**** Extracted records

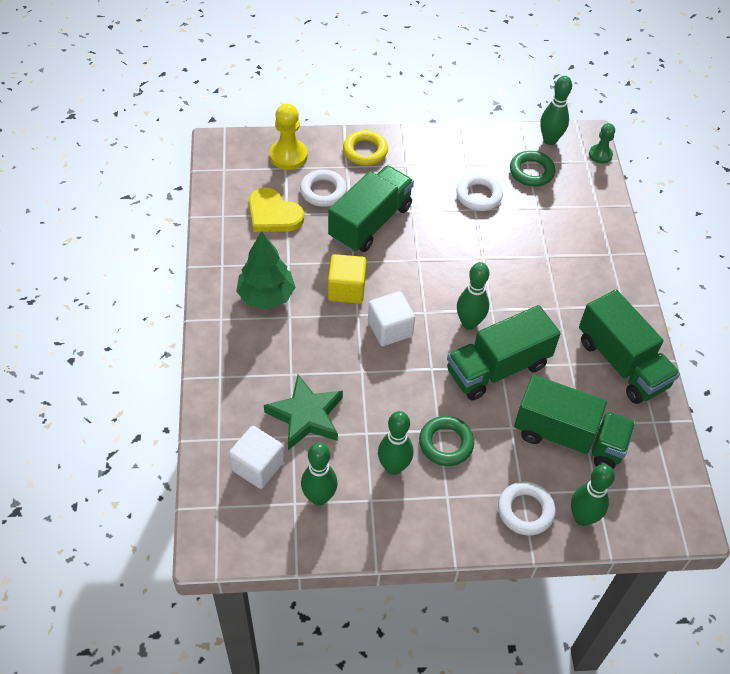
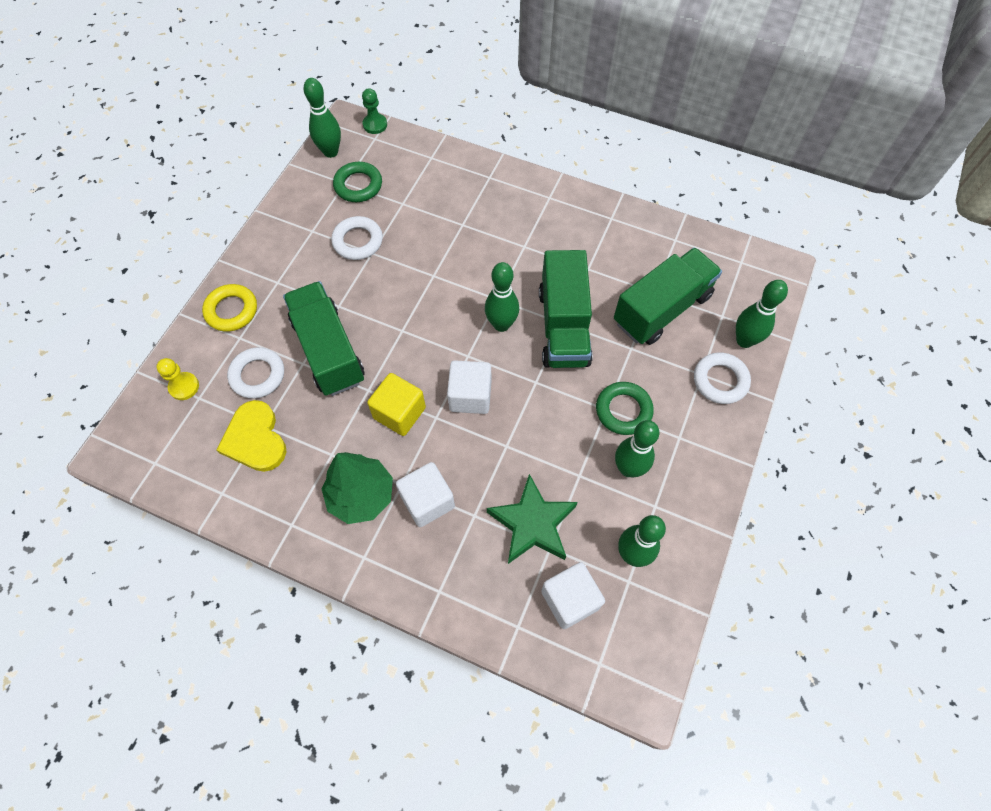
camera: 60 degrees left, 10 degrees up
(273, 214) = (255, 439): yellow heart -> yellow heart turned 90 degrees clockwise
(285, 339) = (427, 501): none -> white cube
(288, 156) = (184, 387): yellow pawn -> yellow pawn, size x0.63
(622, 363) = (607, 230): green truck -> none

********

Determine how many lines of the data above hold the word "none". Output that number only.

2